*TASK BRIEF*: Set down exact lines only, from the line with "KEYS2 pin K1: D3 -> D1" through the last line of the material below, with every picture left out.

*DATA IN THIS EXERCISE*:
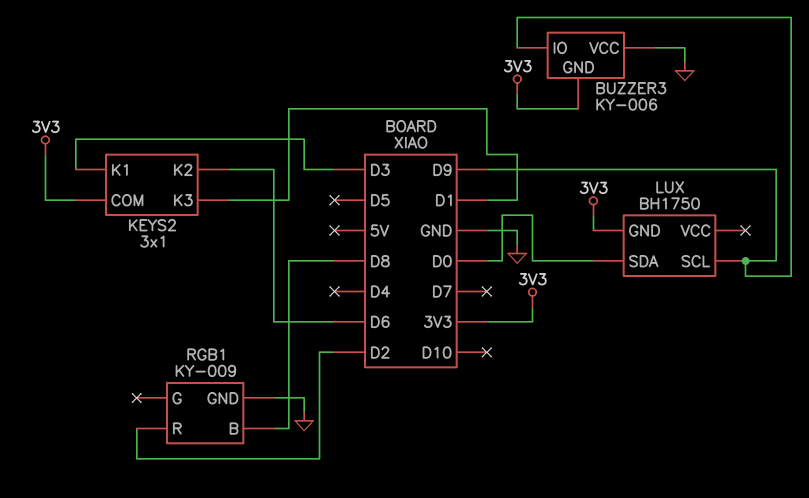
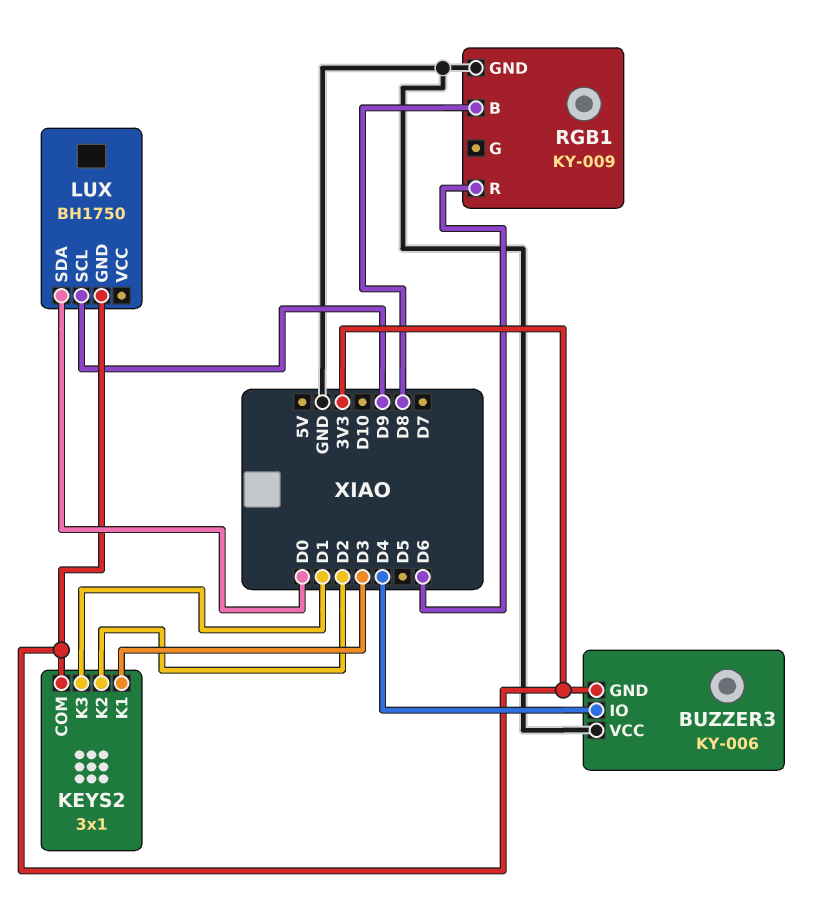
BUZZER3 pin IO: D9 -> D4
KEYS2 pin K2: D6 -> D2
RGB1 pin R: D2 -> D6

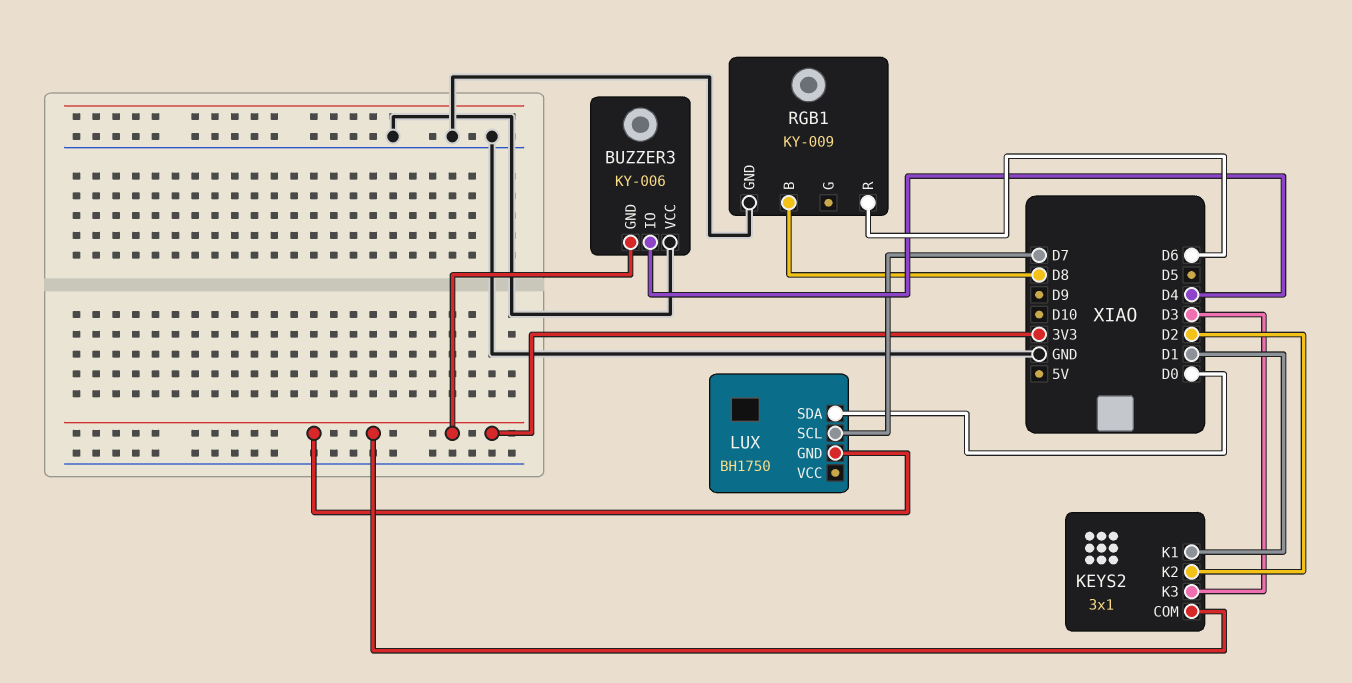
KEYS2 pin K1: D3 -> D1
KEYS2 pin K3: D1 -> D3
LUX pin SCL: D9 -> D7

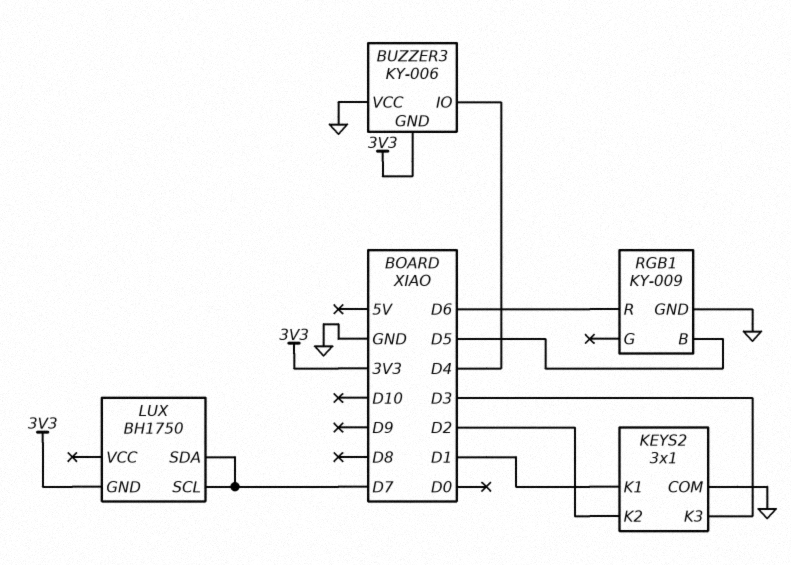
KEYS2 pin COM: 3V3 -> GND
LUX pin SDA: D0 -> D7
RGB1 pin B: D8 -> D5

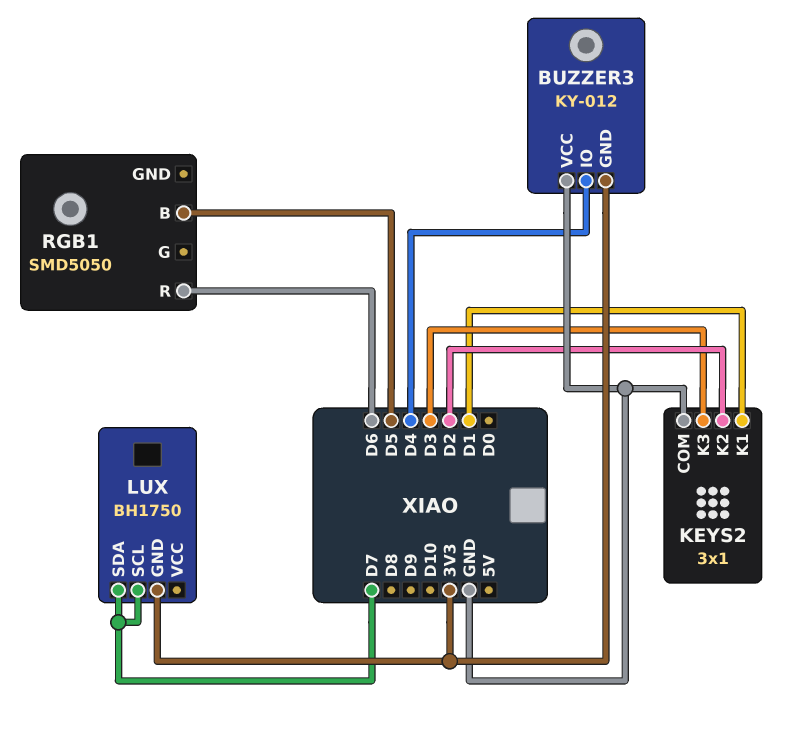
BUZZER3: KY-006 -> KY-012
RGB1: KY-009 -> SMD5050
RGB1 pin GND: GND -> none

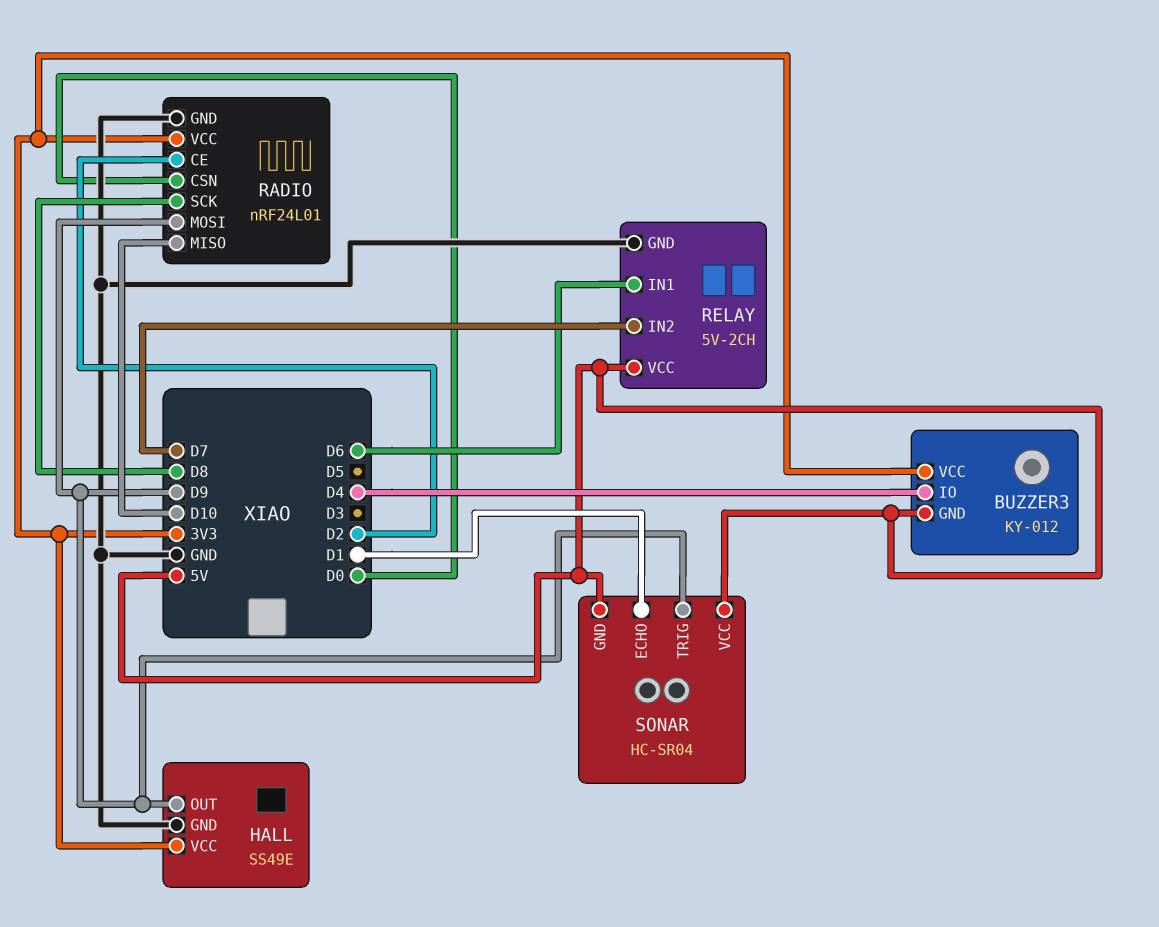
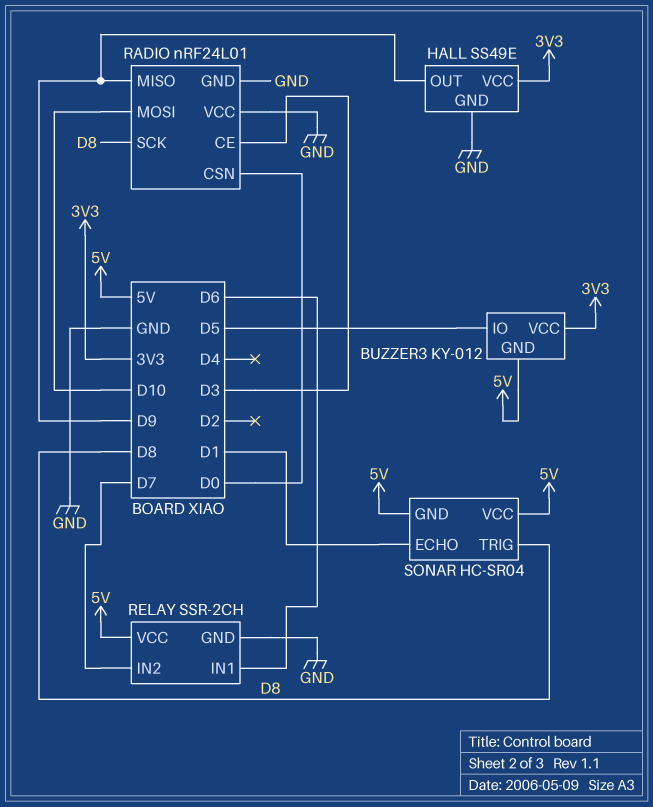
BUZZER3 pin IO: D4 -> D5
RADIO pin CE: D2 -> D3
RADIO pin MISO: D10 -> D9
RADIO pin MOSI: D9 -> D10
RADIO pin VCC: 3V3 -> GND
RELAY: 5V-2CH -> SSR-2CH
SONAR pin TRIG: D9 -> D8

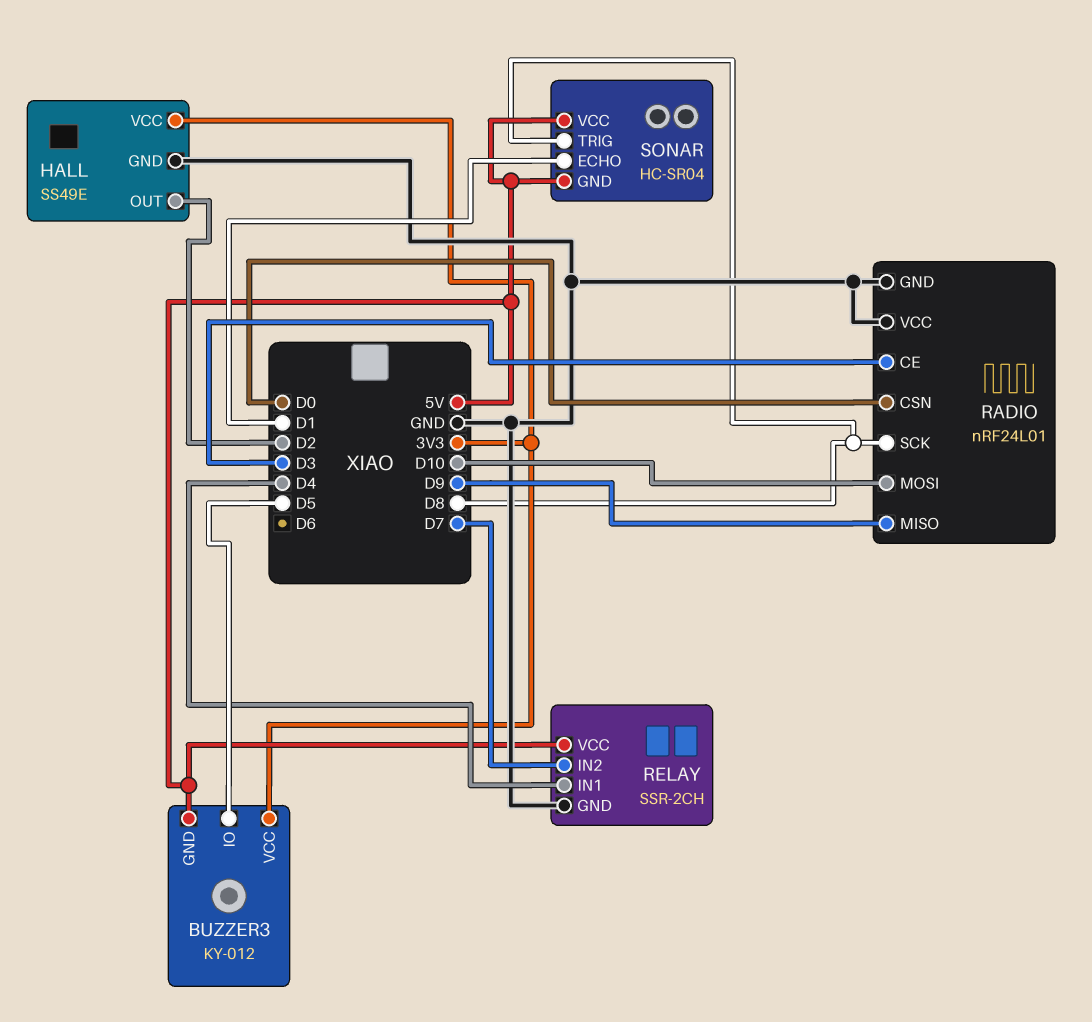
HALL pin OUT: D9 -> D2
RELAY pin IN1: D6 -> D4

*REPLY*:
KEYS2 pin K1: D3 -> D1
KEYS2 pin K3: D1 -> D3
LUX pin SCL: D9 -> D7

KEYS2 pin COM: 3V3 -> GND
LUX pin SDA: D0 -> D7
RGB1 pin B: D8 -> D5

BUZZER3: KY-006 -> KY-012
RGB1: KY-009 -> SMD5050
RGB1 pin GND: GND -> none

BUZZER3 pin IO: D4 -> D5
RADIO pin CE: D2 -> D3
RADIO pin MISO: D10 -> D9
RADIO pin MOSI: D9 -> D10
RADIO pin VCC: 3V3 -> GND
RELAY: 5V-2CH -> SSR-2CH
SONAR pin TRIG: D9 -> D8

HALL pin OUT: D9 -> D2
RELAY pin IN1: D6 -> D4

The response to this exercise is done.